**Required action**.
Could you repeat exactly the lines below, from the line containing "turquoise traffic cone: 0 -> 4" through the last one, both included, while leaving out any pictures?

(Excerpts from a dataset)
════════

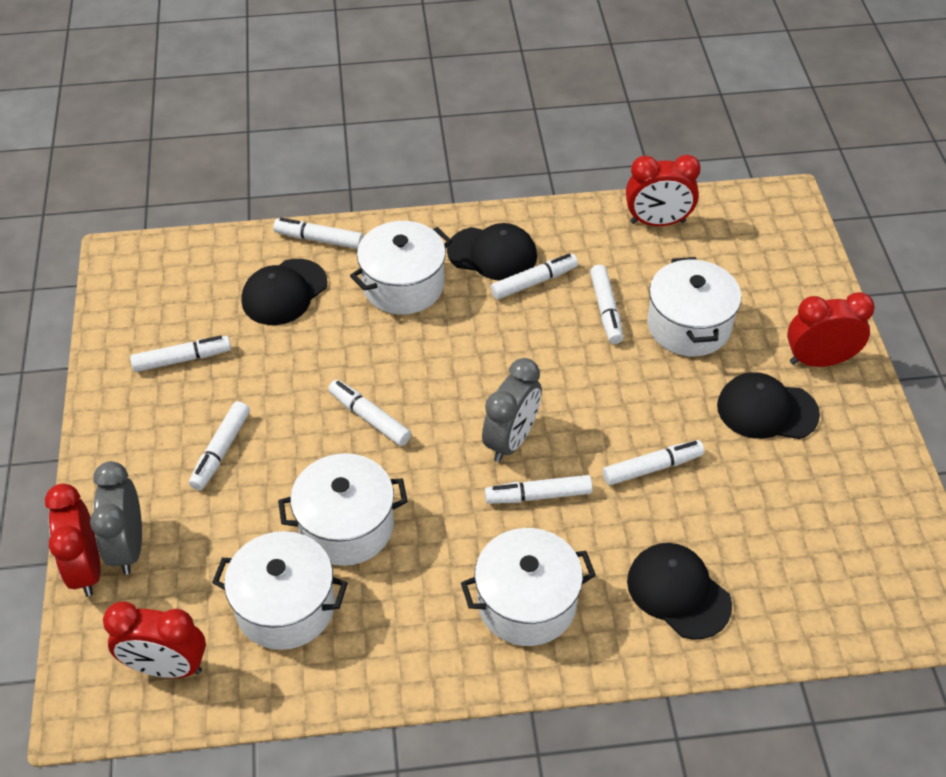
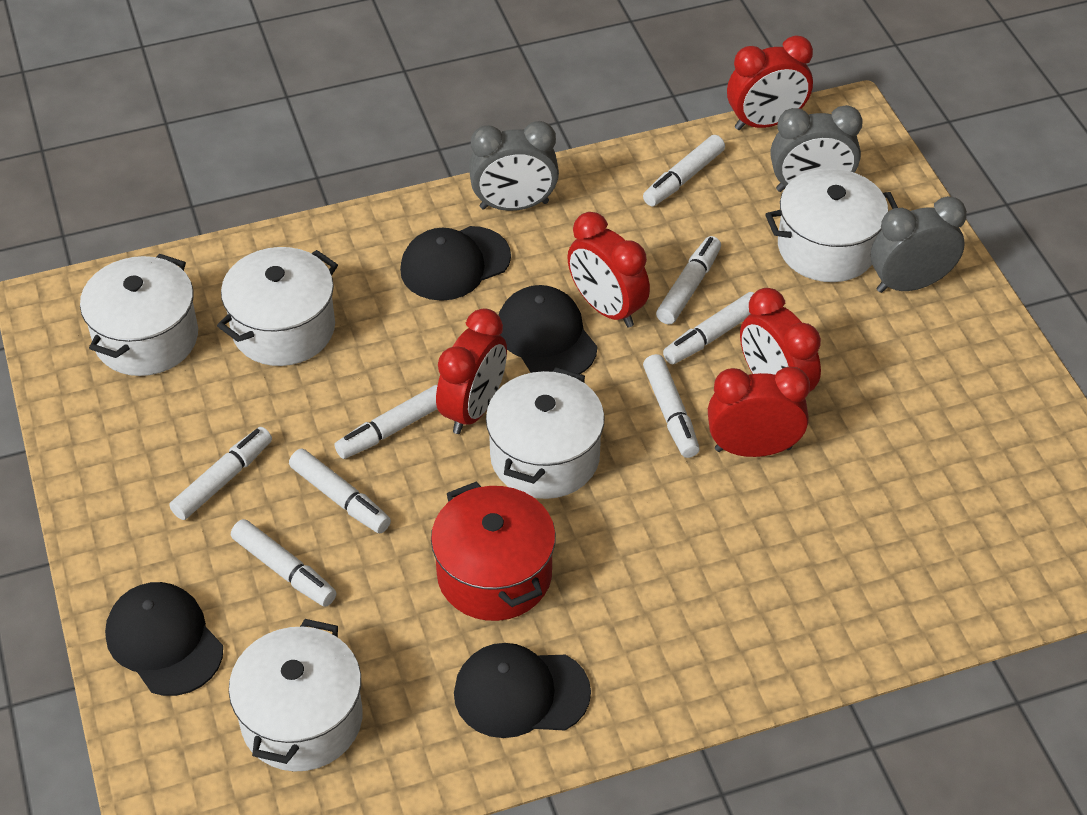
grey clock: 2 -> 3
red clock: 4 -> 5
red pot: 0 -> 1

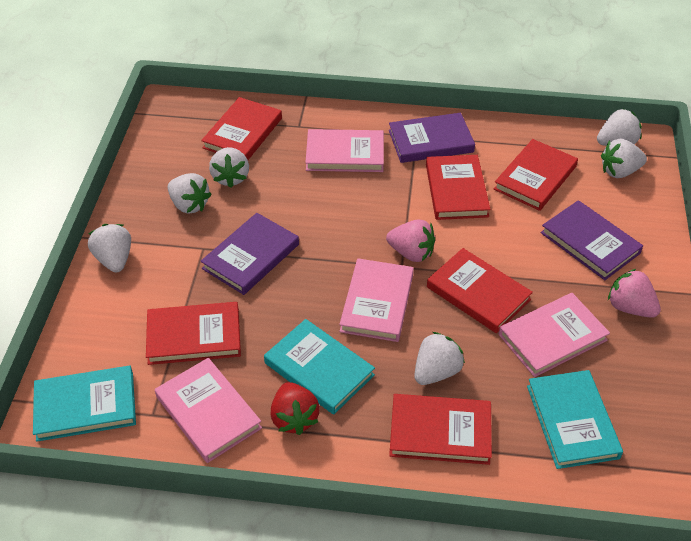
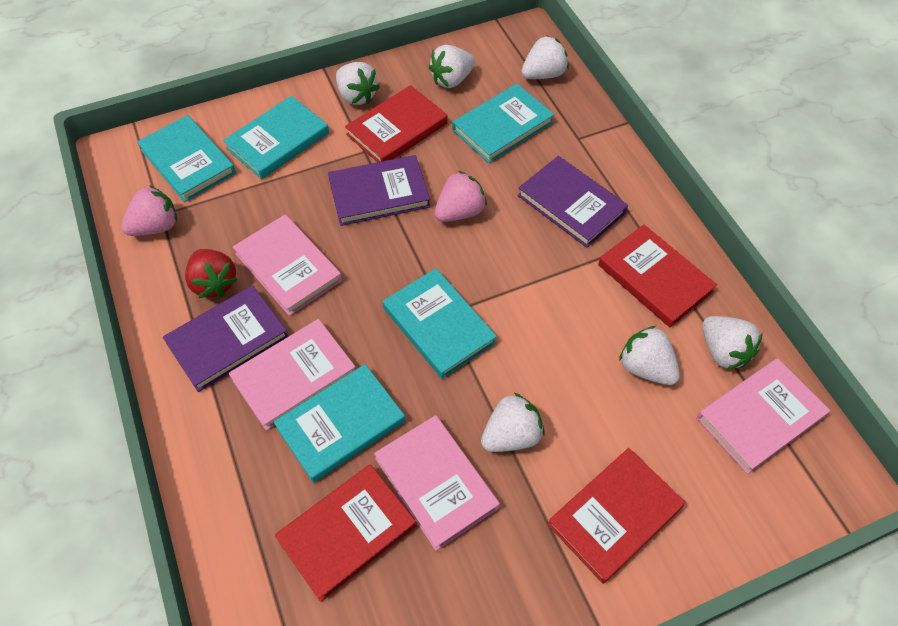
red book: 6 -> 4
turquoise book: 3 -> 5

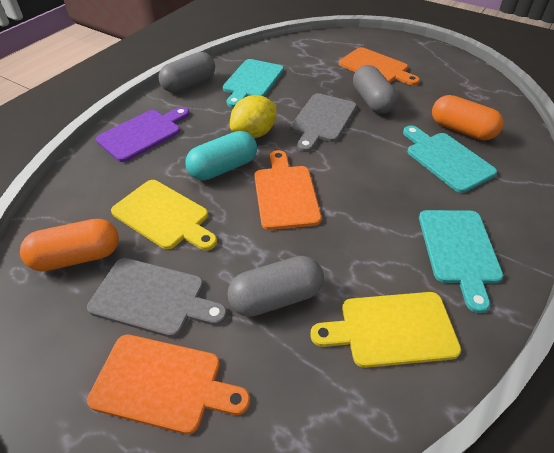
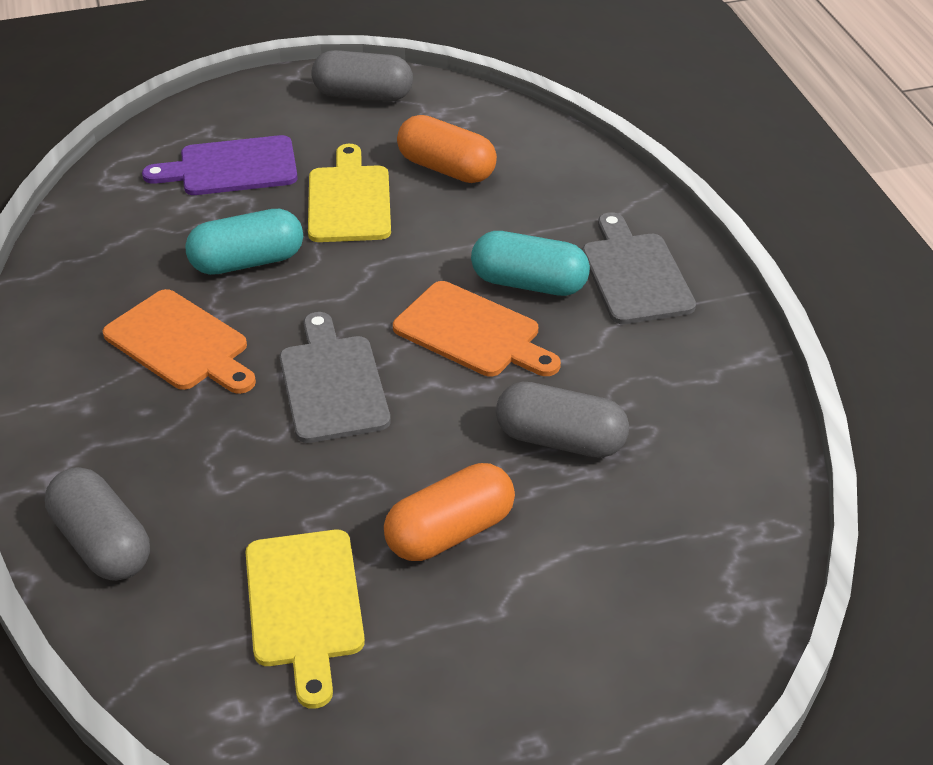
orange cutting board: 3 -> 2
turquoise capsule: 1 -> 2
turquoise cutting board: 3 -> 0
yellow lemon: 1 -> 0

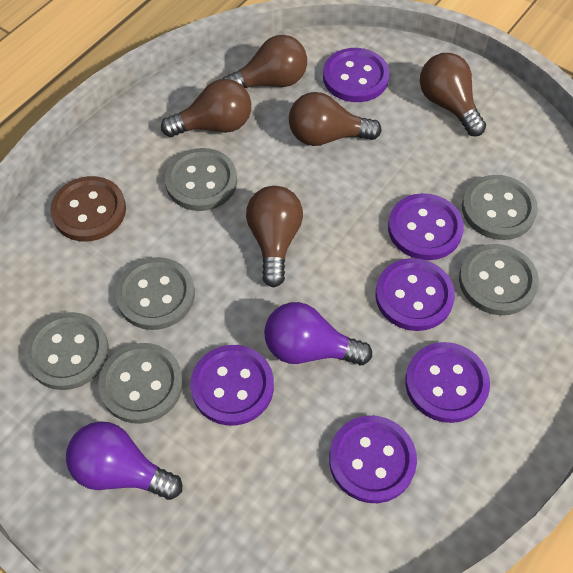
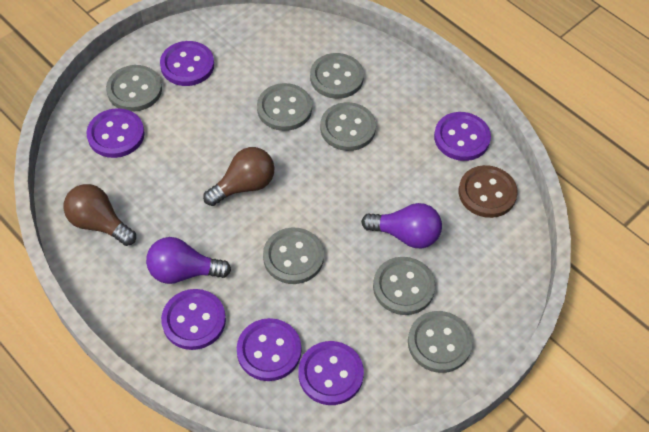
brown light bulb: 5 -> 2
grey button: 6 -> 7

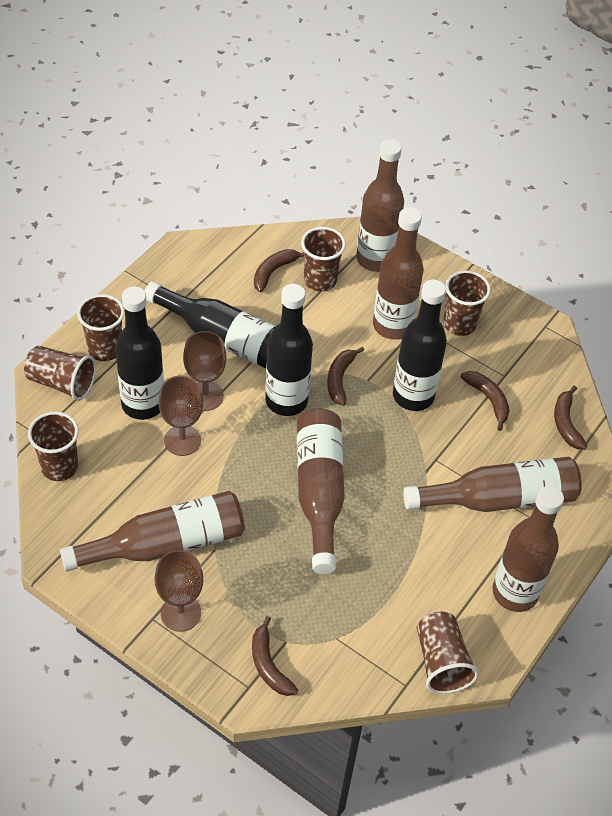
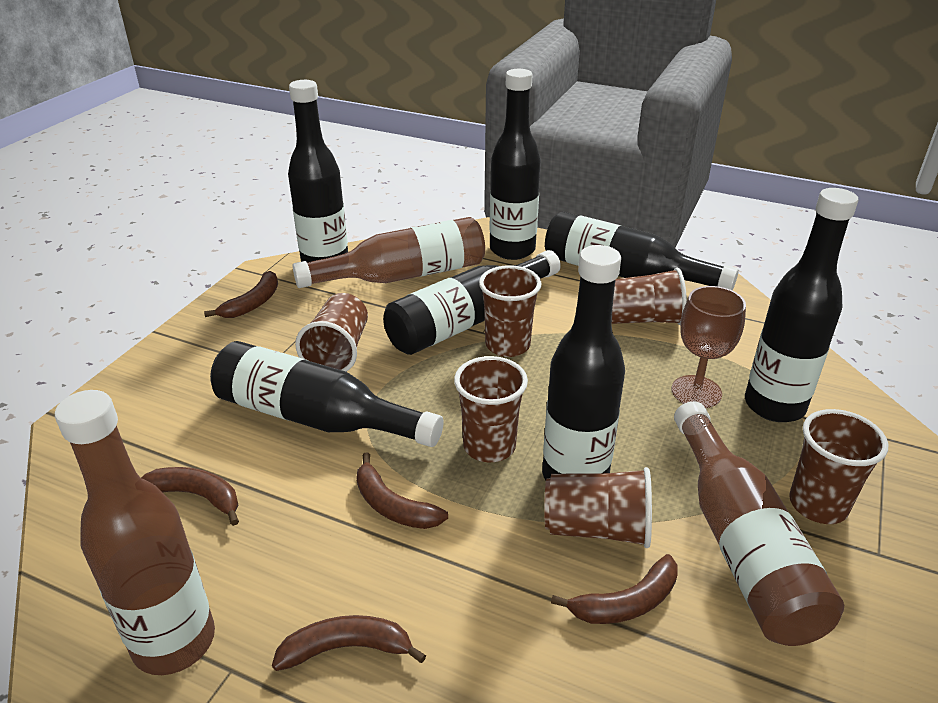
black bottle: 4 -> 7
brown bottle: 6 -> 3
brown goblet: 3 -> 1

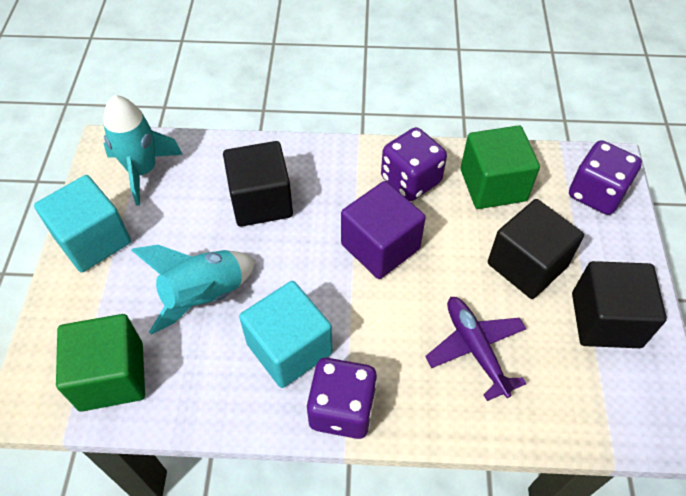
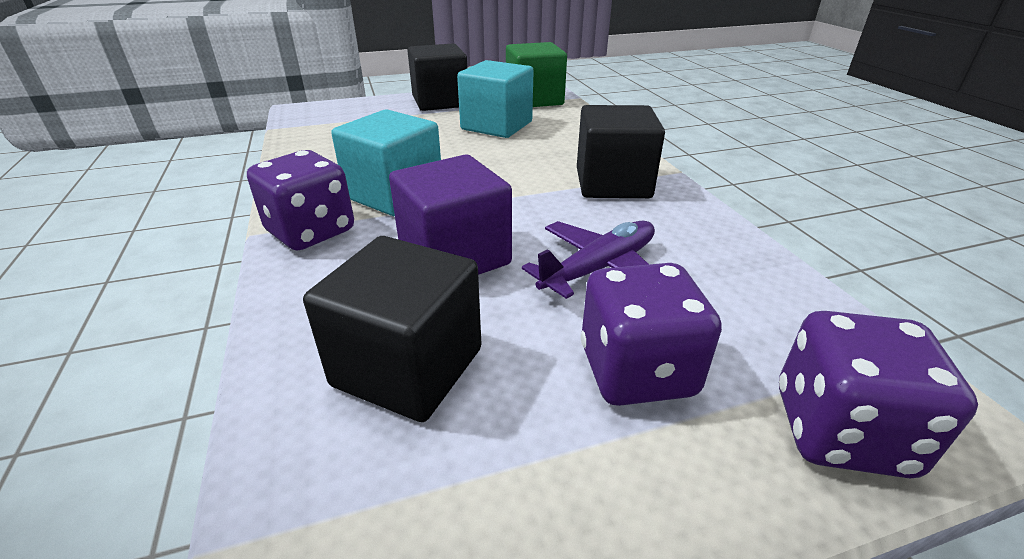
green cube: 2 -> 1
turquoise rocket: 2 -> 0

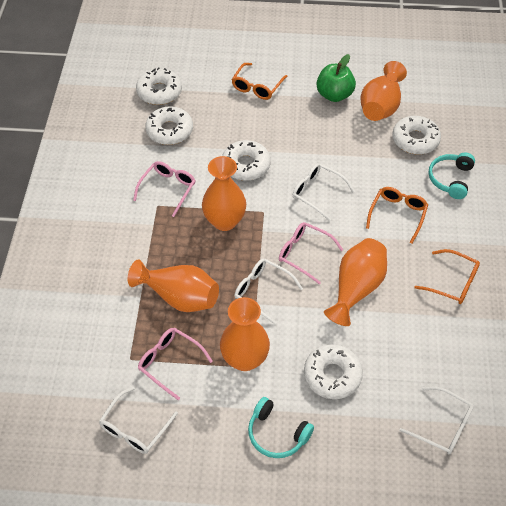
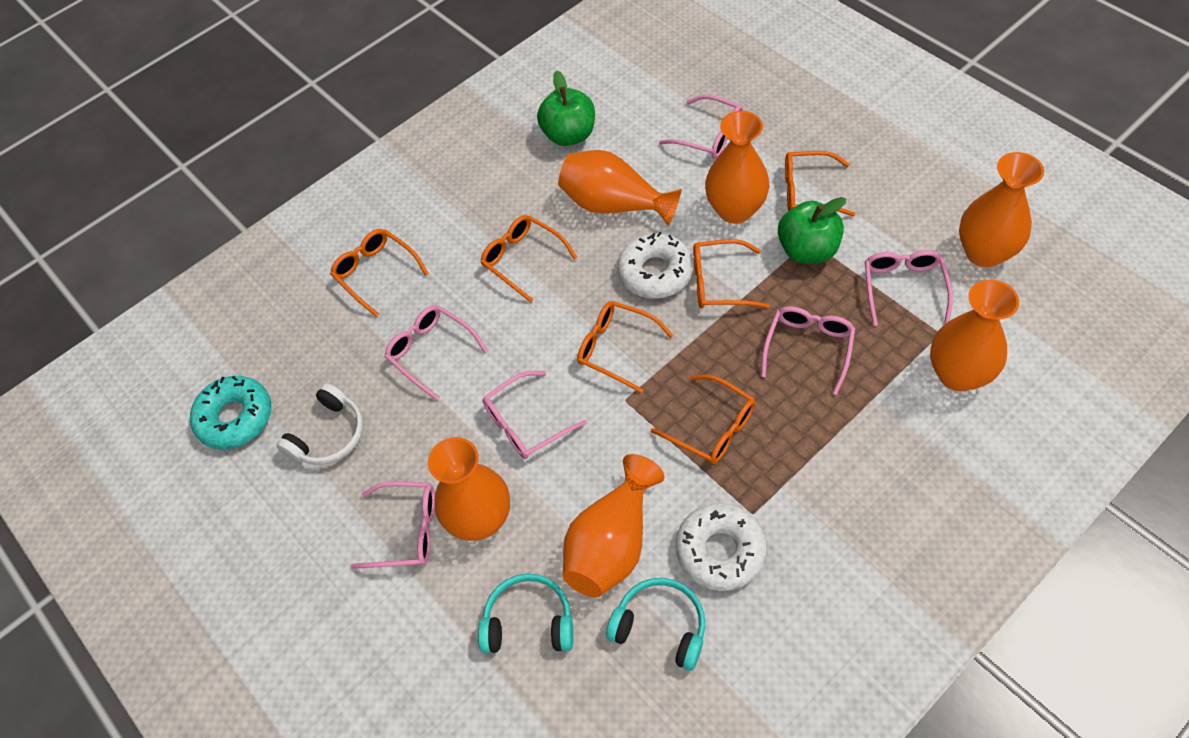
green apple: 1 -> 2
orange glasses: 3 -> 6
orange vase: 5 -> 6
pink glasses: 3 -> 6
turquoise donut: 0 -> 1
white donut: 5 -> 2
white glasses: 4 -> 0
white headphones: 0 -> 1

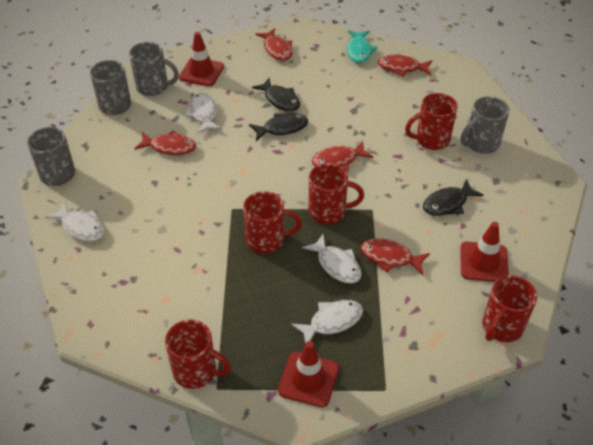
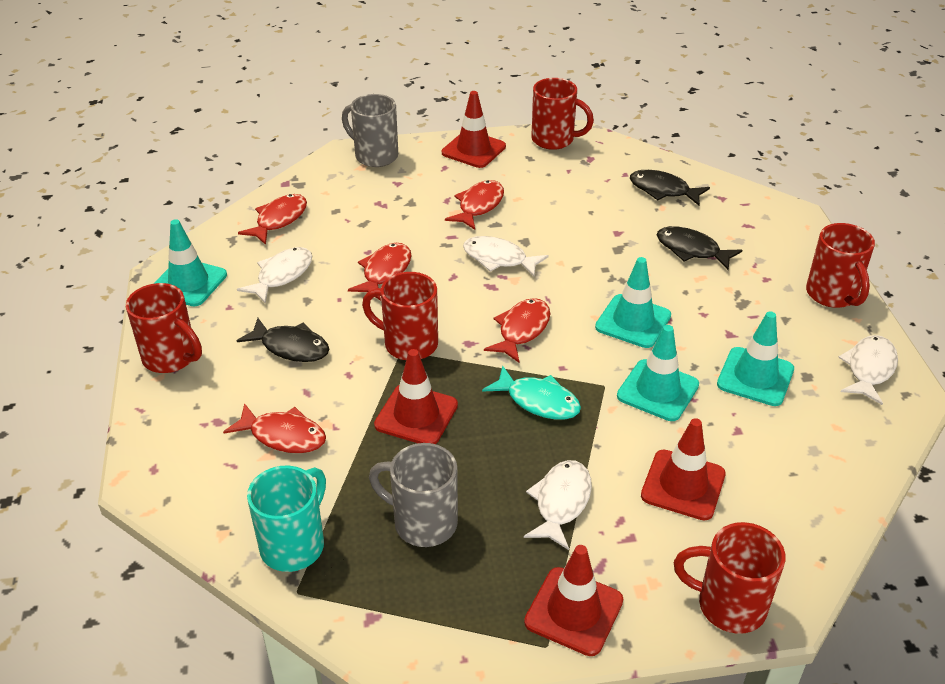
grey mug: 4 -> 2
red traffic cone: 3 -> 4
turquoise mug: 0 -> 1
turquoise traffic cone: 0 -> 4

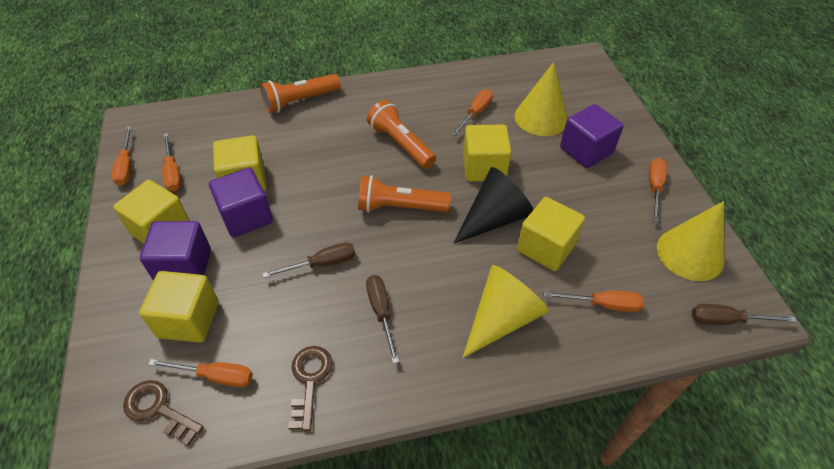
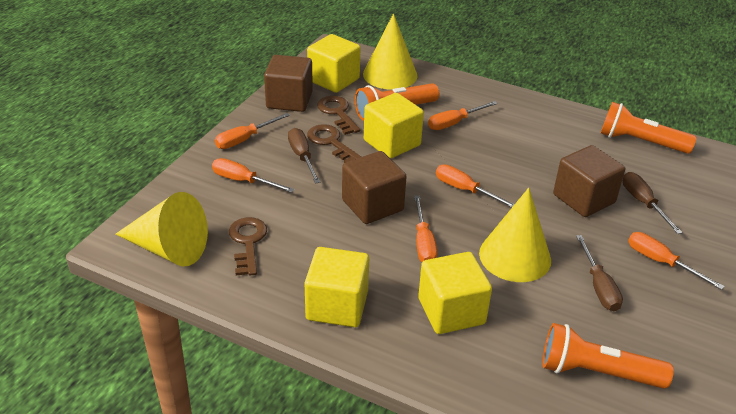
black cone: 1 -> 0
brown cube: 0 -> 3
brown key: 2 -> 3
purple cube: 3 -> 0
yellow cube: 5 -> 4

════════

**Solution to the exercise**.
turquoise traffic cone: 0 -> 4

black cone: 1 -> 0
brown cube: 0 -> 3
brown key: 2 -> 3
purple cube: 3 -> 0
yellow cube: 5 -> 4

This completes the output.